In the listing below, find the line containing "black candle: 4 -> 3" and the line containing "red watering can: 3 -> 1". Repeat exactly those two lines and every line between them, nothing more.

Given information section start

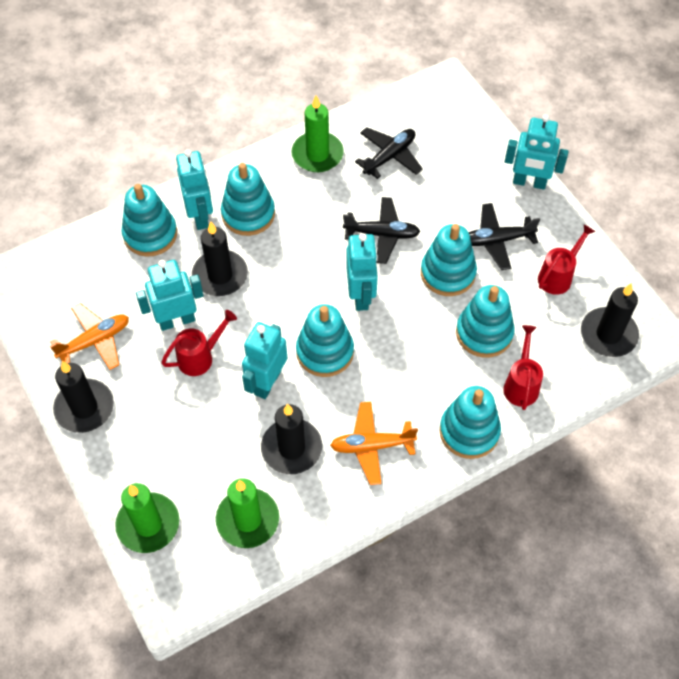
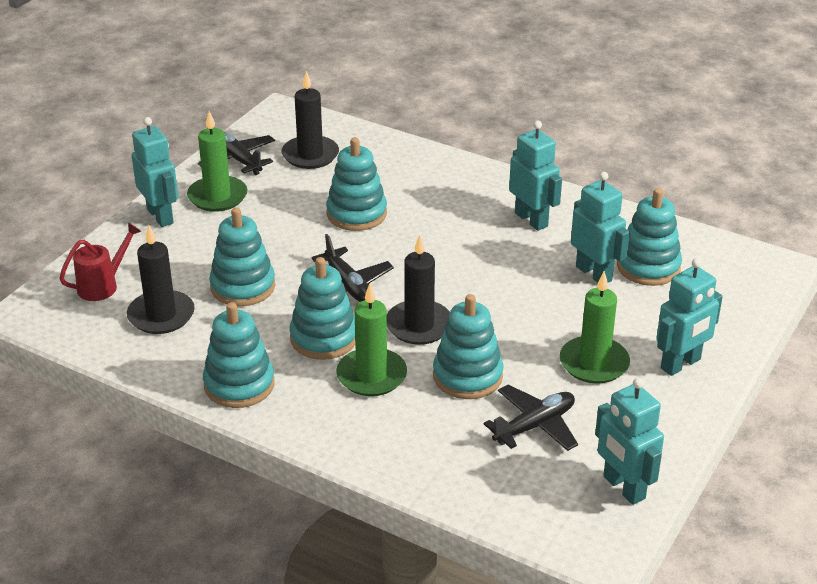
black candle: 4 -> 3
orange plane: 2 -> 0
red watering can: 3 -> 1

Given information section end
Given information section start

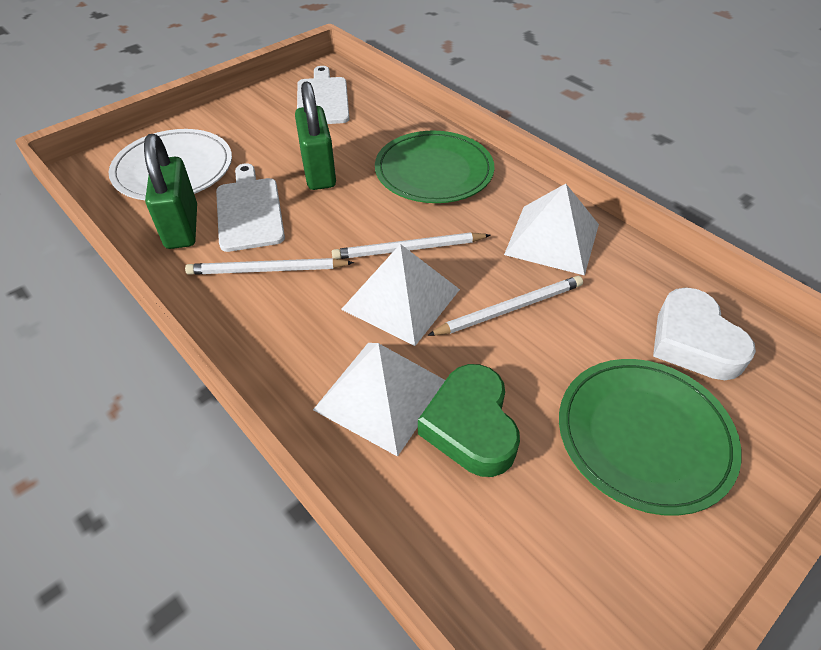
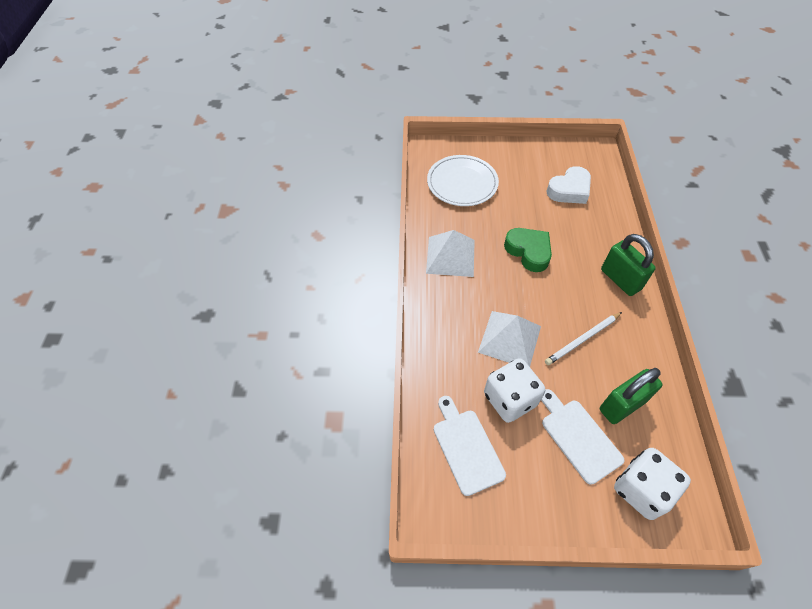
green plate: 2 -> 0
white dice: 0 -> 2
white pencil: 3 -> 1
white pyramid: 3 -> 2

Given information section end
Given information section start

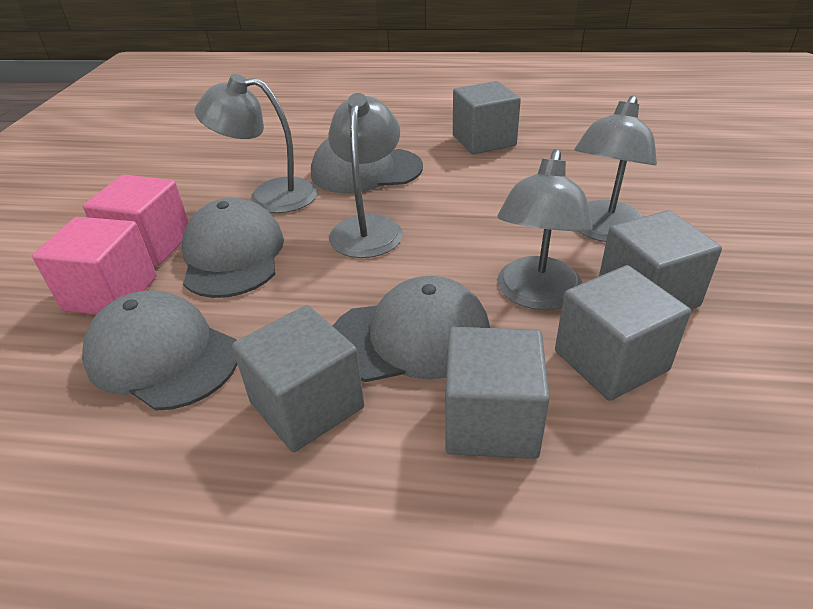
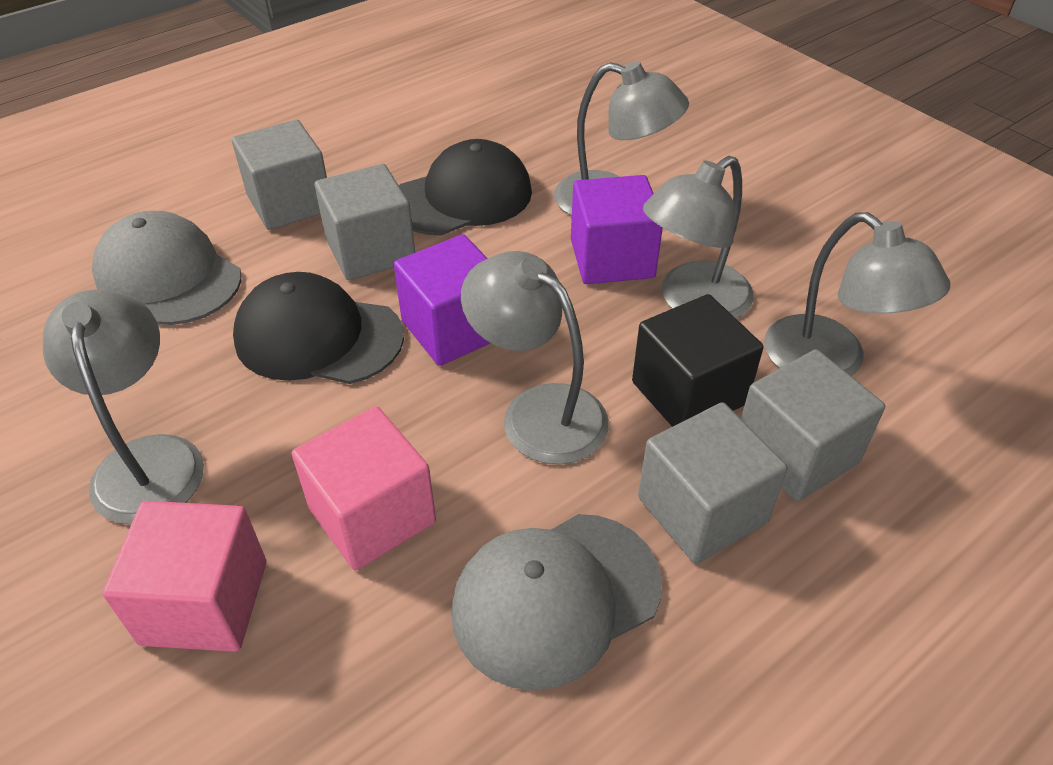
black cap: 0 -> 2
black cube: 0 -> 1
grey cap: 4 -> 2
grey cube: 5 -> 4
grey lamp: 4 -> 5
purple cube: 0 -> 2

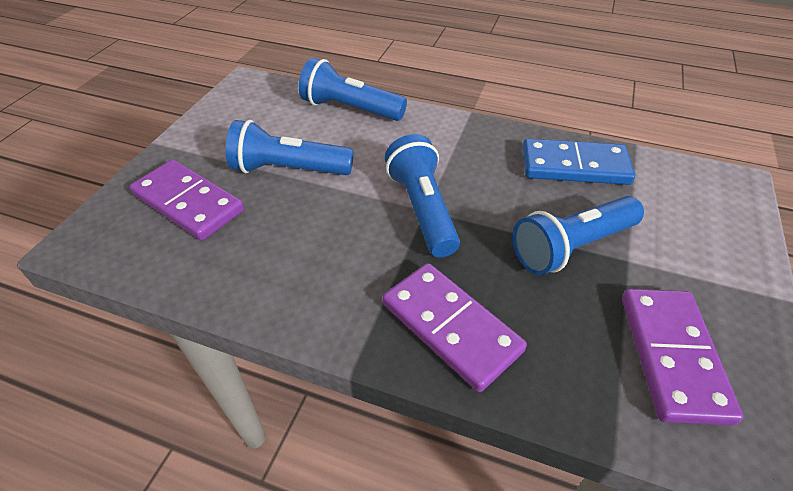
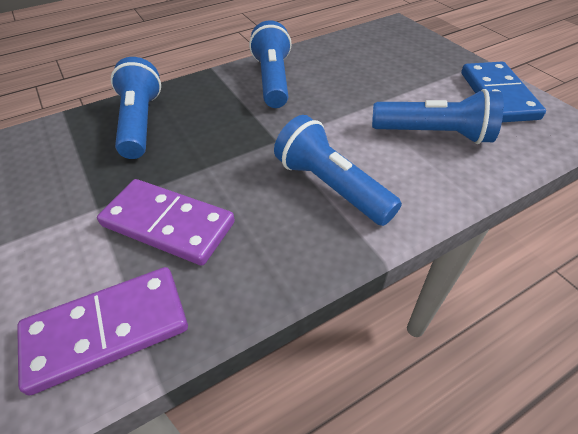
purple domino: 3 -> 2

Given information section end

▸ Answer for the task
black candle: 4 -> 3
orange plane: 2 -> 0
red watering can: 3 -> 1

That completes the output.